Exercise input -
= = = =

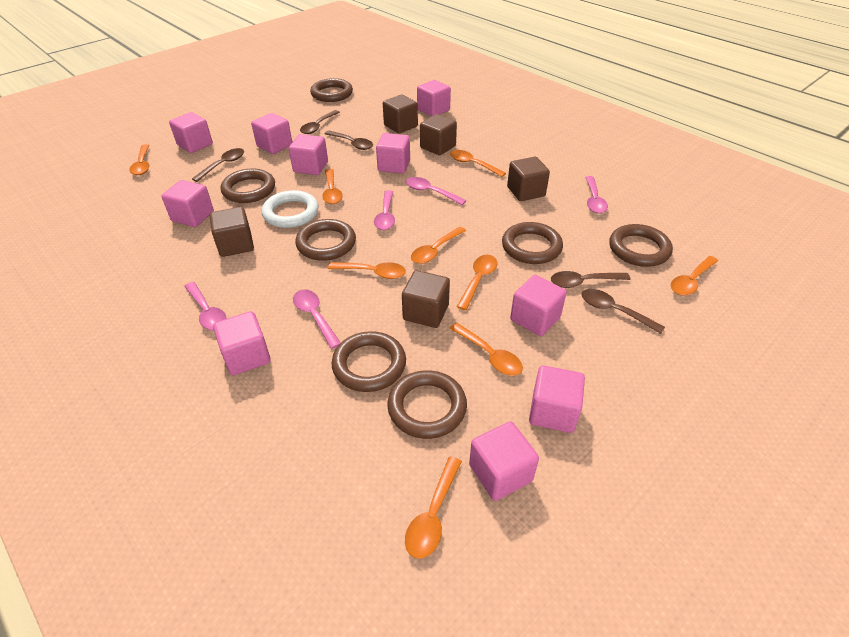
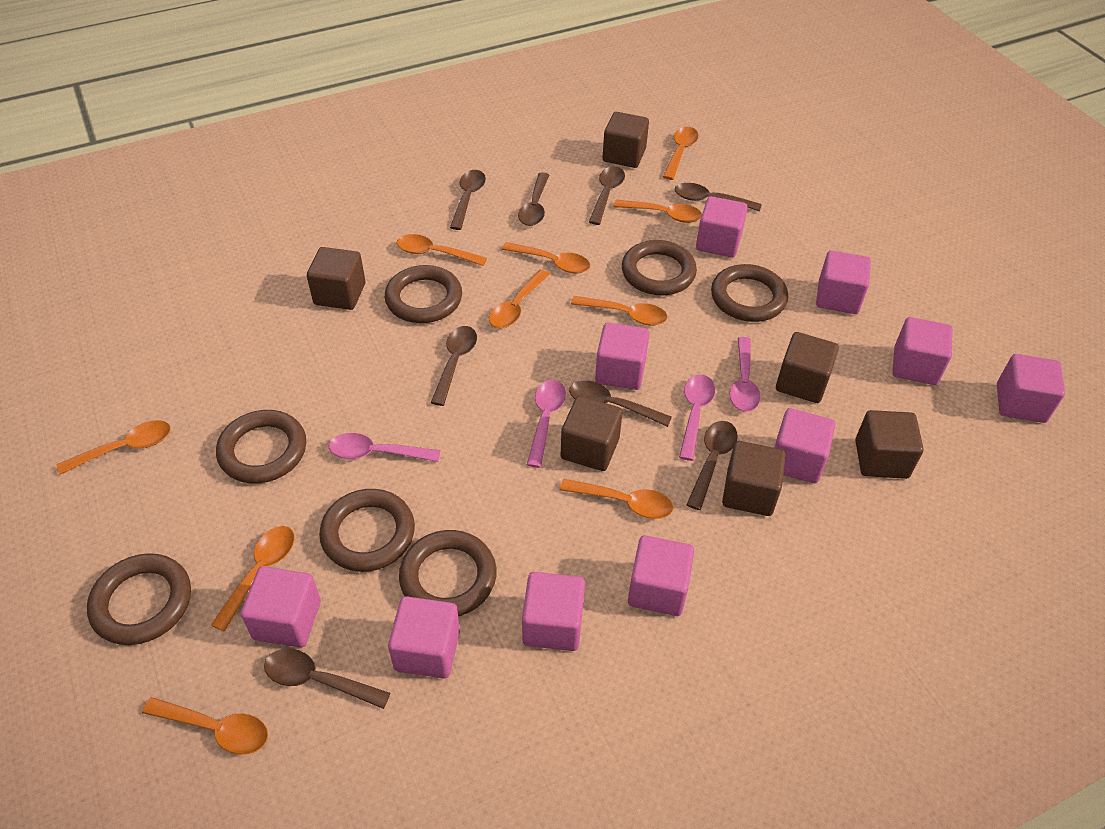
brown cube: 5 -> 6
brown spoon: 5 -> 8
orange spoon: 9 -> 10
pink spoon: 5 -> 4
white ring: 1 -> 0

= = = =

What the exercise asks - Beginning at the line that holds "brown spoon: 5 -> 8", write out word for word each line through the end of the records.

Worked solution -
brown spoon: 5 -> 8
orange spoon: 9 -> 10
pink spoon: 5 -> 4
white ring: 1 -> 0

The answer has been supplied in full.